— Start —

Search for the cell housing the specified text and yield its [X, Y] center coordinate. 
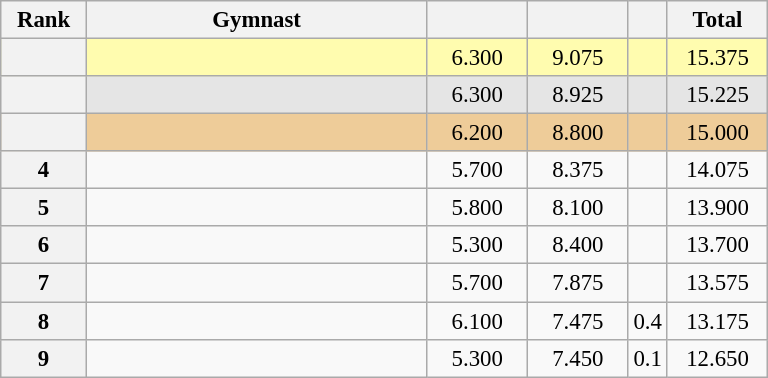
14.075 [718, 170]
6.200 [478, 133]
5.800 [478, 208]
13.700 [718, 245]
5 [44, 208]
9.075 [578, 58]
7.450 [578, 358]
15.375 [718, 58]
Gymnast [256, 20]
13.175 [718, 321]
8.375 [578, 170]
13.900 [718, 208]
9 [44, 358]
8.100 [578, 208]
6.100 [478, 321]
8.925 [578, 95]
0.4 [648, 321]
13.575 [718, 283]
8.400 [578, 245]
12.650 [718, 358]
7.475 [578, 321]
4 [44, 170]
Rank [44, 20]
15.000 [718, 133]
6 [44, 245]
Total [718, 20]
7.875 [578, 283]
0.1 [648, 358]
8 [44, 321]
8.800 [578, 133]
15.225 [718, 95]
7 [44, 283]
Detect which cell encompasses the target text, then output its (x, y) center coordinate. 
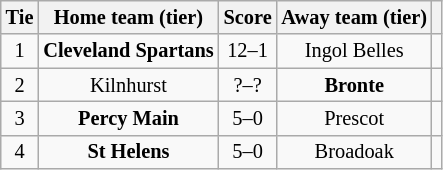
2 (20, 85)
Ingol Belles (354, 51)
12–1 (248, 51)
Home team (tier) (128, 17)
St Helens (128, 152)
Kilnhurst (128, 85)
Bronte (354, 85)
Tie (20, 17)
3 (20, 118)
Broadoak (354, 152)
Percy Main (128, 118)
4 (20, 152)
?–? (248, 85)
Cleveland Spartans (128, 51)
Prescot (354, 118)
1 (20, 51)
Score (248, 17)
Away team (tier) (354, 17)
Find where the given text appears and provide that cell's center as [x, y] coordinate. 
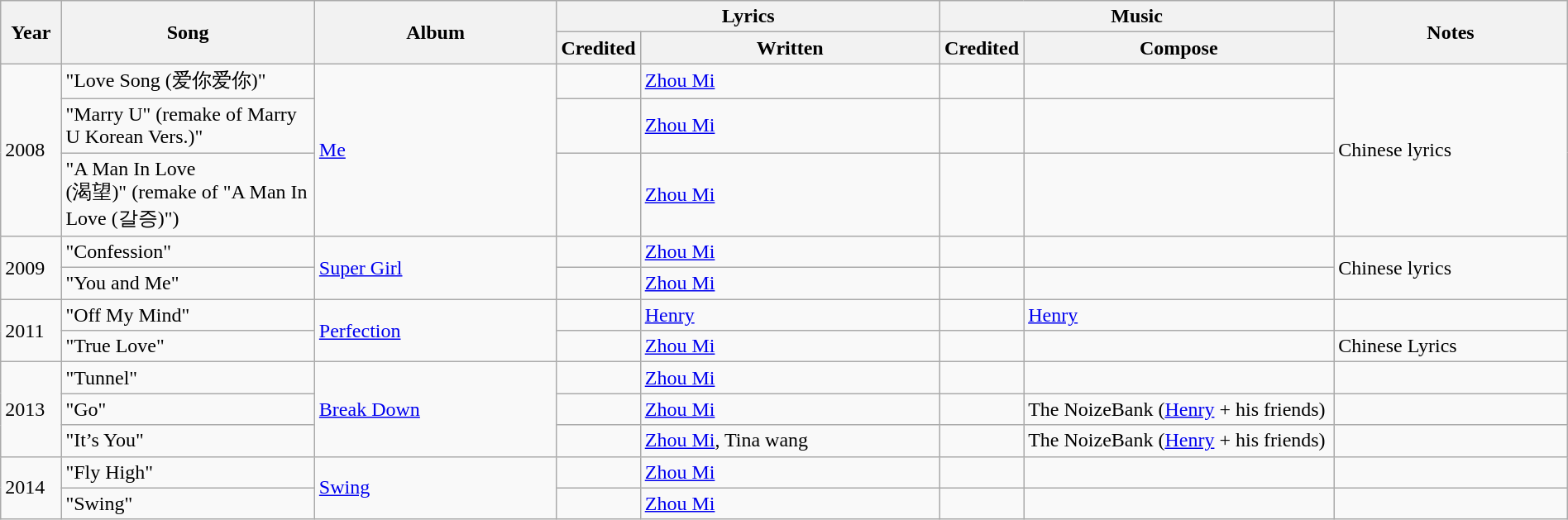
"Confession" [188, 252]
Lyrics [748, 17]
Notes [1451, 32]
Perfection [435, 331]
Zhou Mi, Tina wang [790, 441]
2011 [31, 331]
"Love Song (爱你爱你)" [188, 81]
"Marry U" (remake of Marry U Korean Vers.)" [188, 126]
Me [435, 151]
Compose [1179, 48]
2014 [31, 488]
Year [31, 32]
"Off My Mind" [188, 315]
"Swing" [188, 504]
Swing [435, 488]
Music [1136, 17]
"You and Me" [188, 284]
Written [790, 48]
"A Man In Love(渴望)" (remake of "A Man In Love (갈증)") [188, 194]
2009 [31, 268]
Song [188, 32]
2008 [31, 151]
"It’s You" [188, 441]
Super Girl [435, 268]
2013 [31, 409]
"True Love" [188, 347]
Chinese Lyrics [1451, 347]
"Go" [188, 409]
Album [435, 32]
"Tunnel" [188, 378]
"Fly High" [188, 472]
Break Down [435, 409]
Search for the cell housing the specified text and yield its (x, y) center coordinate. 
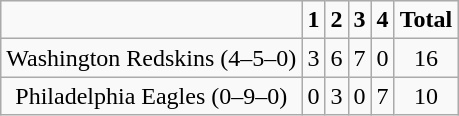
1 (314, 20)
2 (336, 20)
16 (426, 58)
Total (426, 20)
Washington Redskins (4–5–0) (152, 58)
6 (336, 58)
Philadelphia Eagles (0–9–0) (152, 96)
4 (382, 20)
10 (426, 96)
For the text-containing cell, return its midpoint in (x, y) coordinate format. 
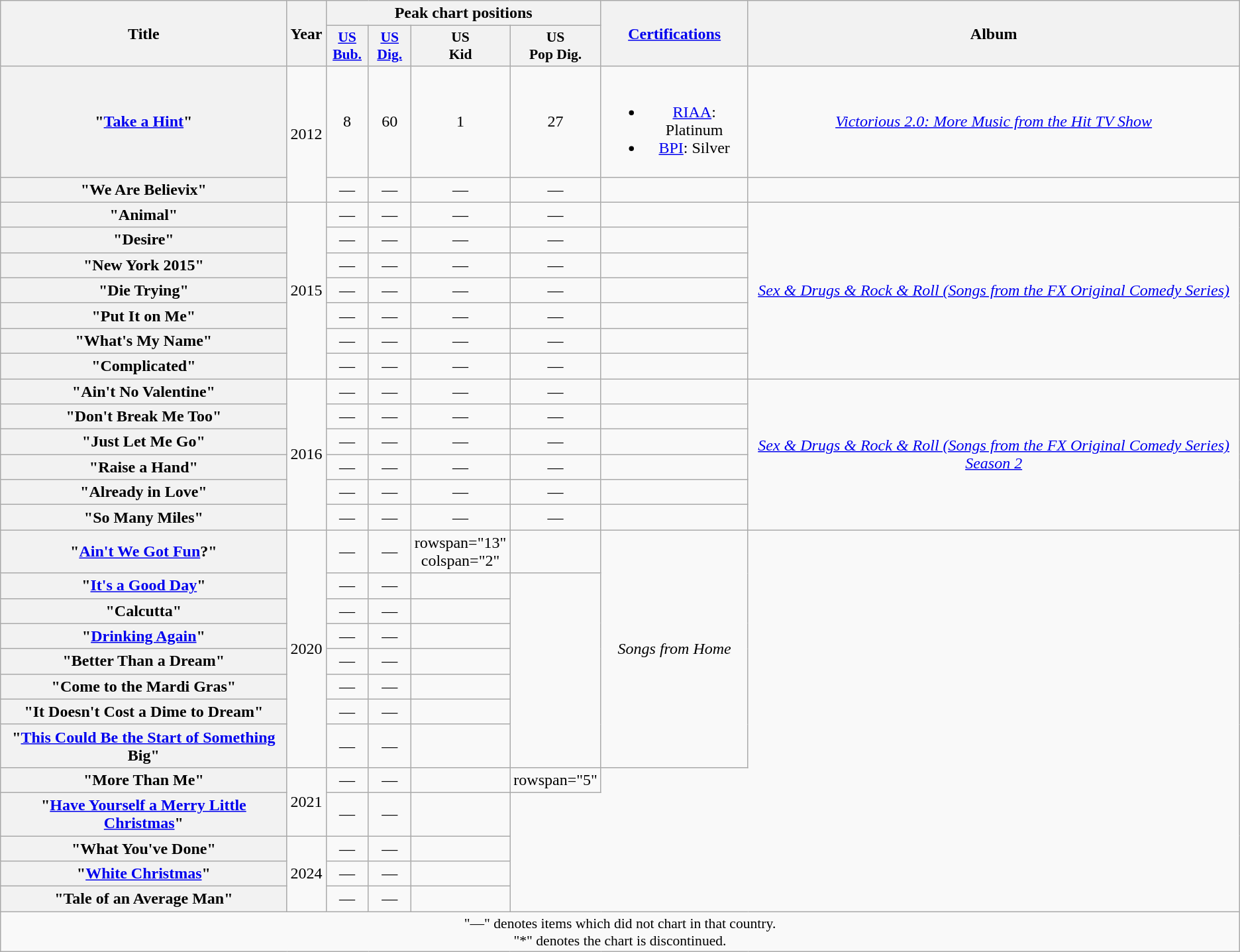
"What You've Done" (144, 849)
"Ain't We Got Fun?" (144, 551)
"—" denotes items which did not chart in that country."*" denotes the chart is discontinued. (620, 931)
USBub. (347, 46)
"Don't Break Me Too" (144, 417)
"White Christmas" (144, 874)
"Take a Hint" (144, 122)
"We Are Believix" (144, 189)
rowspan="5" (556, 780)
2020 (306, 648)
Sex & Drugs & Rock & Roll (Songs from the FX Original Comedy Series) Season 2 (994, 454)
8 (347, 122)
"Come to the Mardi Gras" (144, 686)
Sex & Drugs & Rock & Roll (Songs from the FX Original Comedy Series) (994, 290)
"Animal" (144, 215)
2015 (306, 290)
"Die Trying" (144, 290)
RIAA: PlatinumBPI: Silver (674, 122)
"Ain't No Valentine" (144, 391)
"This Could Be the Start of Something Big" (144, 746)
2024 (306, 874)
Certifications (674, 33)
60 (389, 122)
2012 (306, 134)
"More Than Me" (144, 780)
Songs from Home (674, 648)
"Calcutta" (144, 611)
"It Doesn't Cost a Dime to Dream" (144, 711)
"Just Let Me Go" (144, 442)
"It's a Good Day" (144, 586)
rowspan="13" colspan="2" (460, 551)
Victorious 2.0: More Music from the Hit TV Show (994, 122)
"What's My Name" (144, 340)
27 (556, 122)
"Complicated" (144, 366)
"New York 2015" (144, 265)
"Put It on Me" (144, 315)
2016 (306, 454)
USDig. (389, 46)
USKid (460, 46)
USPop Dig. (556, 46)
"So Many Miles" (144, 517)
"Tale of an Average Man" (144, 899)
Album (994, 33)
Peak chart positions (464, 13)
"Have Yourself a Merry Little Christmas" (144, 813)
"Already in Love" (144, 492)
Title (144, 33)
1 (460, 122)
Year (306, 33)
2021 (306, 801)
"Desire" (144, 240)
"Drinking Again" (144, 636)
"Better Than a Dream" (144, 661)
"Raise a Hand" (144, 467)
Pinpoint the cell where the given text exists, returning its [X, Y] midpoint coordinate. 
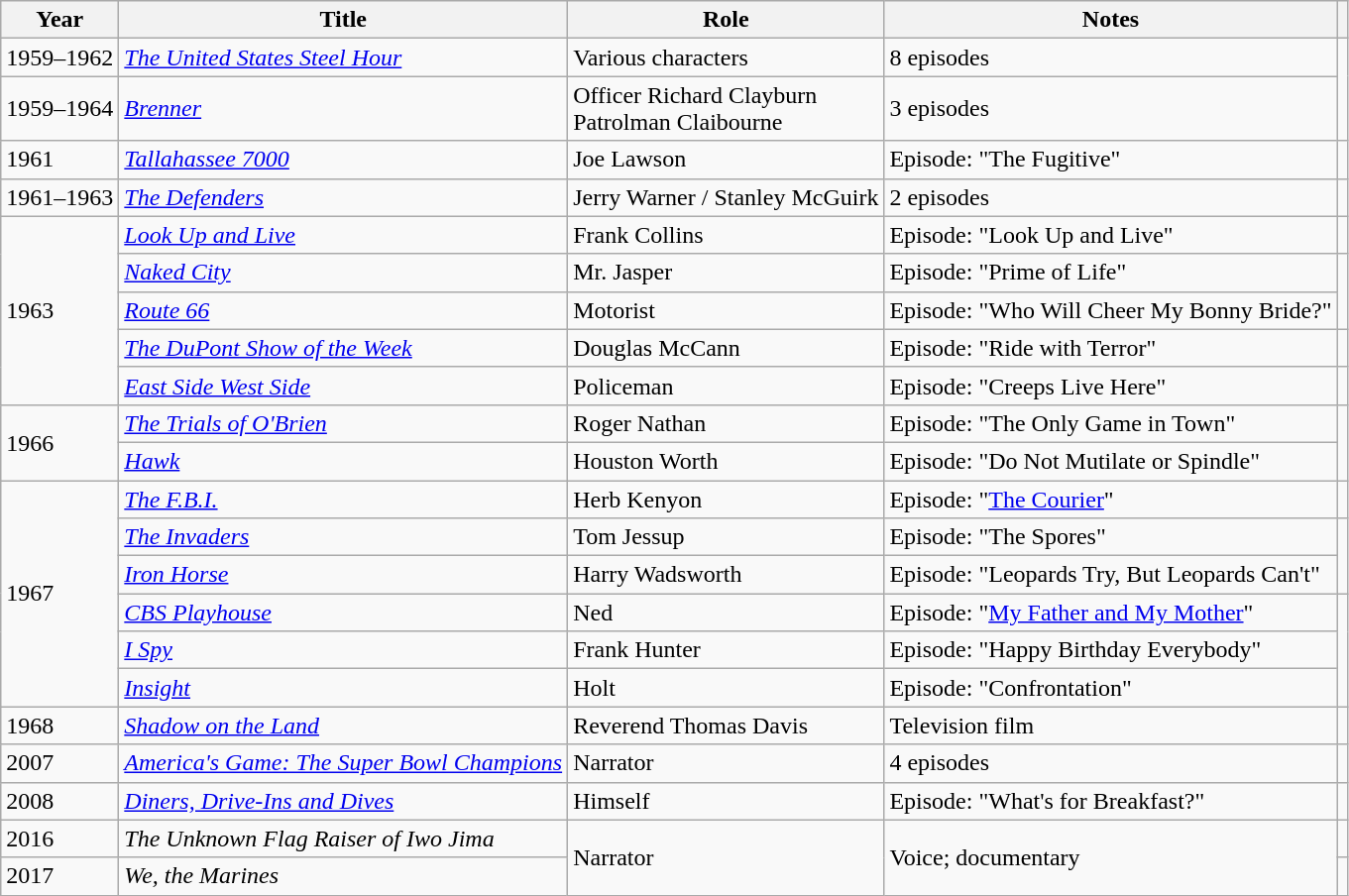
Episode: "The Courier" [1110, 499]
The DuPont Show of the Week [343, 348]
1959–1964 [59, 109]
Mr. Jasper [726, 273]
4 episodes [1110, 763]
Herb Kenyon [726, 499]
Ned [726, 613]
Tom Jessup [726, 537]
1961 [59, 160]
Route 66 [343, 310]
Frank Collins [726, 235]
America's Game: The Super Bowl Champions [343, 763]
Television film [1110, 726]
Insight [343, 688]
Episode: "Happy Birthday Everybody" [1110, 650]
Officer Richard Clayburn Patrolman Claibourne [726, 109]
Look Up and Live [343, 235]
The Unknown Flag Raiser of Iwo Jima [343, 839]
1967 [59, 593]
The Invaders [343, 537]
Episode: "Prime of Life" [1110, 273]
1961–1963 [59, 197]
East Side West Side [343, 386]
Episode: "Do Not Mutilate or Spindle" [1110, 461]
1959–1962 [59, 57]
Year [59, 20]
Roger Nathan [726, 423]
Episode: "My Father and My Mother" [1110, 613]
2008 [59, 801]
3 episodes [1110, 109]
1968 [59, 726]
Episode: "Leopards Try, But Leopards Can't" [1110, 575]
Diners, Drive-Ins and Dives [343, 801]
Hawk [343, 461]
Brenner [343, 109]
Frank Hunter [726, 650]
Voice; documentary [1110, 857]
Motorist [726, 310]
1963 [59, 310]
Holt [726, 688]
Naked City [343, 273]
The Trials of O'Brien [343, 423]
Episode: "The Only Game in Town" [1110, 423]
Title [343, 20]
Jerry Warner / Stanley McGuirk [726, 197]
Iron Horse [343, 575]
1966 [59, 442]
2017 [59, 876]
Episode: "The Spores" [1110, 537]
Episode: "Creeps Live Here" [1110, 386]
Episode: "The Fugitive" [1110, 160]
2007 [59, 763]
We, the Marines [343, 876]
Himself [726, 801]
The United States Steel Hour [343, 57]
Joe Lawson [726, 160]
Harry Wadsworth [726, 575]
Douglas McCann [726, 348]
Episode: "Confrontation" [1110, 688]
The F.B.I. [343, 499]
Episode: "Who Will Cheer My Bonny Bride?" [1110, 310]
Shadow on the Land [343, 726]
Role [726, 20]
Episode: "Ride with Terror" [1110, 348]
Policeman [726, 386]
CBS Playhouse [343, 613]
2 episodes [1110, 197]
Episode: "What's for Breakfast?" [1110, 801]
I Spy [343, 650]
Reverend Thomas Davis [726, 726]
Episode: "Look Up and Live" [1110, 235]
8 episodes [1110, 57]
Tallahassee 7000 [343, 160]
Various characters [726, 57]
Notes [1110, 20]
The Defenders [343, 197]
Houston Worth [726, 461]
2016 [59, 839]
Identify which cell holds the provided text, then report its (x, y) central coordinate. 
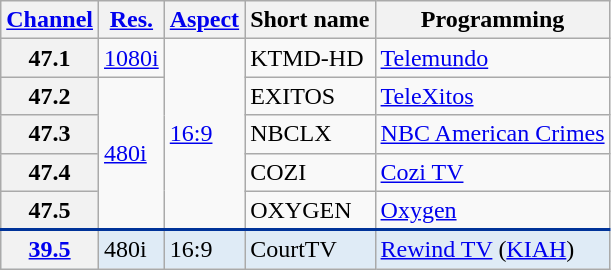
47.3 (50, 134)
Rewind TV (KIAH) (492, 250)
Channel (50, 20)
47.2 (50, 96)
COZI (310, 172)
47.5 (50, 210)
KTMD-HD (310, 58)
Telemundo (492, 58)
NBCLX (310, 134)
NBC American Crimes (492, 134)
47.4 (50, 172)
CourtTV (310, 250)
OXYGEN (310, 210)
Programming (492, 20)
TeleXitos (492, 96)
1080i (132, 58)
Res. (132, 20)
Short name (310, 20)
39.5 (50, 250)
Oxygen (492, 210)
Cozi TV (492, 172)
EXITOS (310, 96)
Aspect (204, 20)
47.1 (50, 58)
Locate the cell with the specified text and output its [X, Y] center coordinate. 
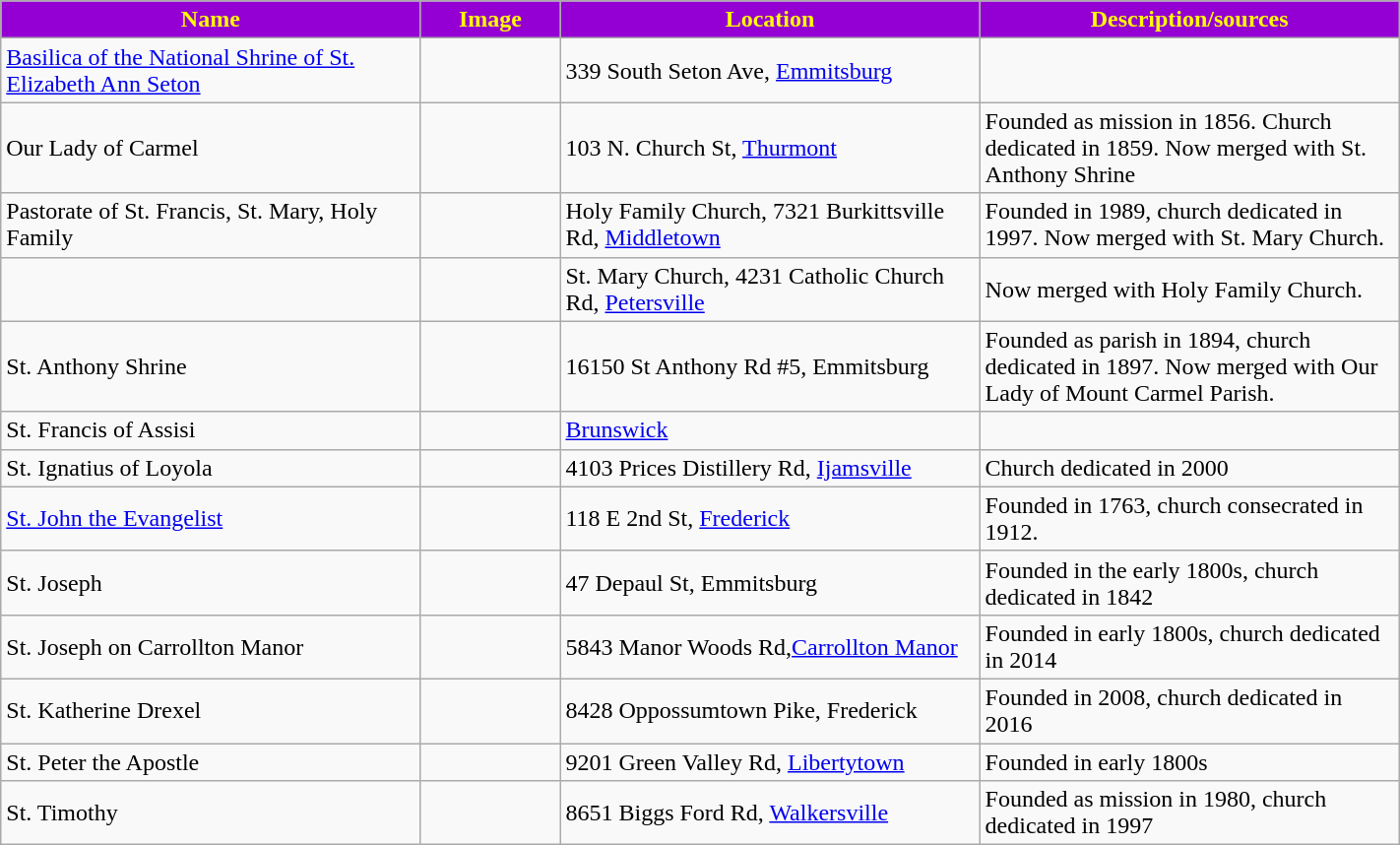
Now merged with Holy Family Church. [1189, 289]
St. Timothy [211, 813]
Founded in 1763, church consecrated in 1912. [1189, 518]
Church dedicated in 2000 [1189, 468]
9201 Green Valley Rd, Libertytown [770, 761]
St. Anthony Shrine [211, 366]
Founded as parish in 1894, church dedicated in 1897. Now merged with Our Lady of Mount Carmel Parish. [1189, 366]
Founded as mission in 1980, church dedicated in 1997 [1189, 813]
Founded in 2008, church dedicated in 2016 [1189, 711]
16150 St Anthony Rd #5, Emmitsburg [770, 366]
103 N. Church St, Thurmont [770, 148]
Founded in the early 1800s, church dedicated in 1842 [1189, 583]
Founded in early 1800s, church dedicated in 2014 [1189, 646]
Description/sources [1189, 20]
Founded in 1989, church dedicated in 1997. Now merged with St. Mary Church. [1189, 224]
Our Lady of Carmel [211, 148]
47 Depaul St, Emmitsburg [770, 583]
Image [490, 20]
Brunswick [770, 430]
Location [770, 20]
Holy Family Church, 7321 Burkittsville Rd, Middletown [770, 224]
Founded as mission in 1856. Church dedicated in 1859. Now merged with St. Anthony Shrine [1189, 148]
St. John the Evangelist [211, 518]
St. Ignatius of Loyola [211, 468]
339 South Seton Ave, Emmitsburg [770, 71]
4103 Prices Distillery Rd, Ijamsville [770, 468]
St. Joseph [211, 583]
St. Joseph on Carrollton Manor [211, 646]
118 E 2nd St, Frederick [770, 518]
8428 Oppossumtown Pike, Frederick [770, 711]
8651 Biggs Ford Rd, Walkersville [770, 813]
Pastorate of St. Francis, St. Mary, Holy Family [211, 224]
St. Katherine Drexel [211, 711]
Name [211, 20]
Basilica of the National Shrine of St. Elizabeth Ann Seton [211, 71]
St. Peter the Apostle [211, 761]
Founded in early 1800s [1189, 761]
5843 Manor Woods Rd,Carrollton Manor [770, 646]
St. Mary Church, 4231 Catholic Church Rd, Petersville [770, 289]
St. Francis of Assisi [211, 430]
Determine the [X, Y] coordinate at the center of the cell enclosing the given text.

— End —

=== AIM OF THE EXERCISE ===
Filter the data above: copy out every line that contains the string "remake", with each line unchanged and in its original order.

=== RESPONSE ===
"Marry U" (remake of Marry U Korean Vers.)" [188, 126]
"A Man In Love(渴望)" (remake of "A Man In Love (갈증)") [188, 194]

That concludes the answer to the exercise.